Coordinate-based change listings
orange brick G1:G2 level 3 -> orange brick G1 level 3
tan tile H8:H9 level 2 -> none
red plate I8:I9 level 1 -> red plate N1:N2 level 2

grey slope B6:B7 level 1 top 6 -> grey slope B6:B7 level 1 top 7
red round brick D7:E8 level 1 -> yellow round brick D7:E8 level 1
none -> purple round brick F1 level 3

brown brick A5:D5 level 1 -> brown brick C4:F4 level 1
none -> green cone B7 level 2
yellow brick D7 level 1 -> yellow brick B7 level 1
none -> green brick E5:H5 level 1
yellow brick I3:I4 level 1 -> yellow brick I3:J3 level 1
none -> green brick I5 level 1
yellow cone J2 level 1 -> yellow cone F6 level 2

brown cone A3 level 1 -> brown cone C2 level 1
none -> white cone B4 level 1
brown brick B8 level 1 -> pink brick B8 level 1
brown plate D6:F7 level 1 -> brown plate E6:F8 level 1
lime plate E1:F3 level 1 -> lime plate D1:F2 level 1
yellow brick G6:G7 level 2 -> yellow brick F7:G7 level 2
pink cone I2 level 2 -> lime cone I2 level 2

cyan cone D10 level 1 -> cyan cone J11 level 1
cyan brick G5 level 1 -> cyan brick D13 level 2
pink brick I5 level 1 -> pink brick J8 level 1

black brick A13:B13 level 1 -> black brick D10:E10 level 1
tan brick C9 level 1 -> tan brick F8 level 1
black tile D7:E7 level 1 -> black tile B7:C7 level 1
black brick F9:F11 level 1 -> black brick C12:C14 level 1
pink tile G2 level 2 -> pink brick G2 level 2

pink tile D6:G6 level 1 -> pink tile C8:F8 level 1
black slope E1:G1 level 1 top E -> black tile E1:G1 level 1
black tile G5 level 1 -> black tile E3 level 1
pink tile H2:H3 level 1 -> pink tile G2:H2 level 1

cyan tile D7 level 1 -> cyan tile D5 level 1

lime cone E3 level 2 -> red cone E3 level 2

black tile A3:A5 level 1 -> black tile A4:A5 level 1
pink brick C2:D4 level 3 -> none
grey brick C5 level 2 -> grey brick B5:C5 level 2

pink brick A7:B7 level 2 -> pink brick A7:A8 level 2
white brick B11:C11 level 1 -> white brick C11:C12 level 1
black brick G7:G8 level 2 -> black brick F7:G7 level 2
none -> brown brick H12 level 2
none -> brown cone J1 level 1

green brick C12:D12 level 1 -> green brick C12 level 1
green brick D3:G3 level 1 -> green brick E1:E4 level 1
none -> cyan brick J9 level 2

## What to produce:
Check each line of the records for the string "grey" and copy those that have it.

## Solved exercise:
grey slope B6:B7 level 1 top 6 -> grey slope B6:B7 level 1 top 7
grey brick C5 level 2 -> grey brick B5:C5 level 2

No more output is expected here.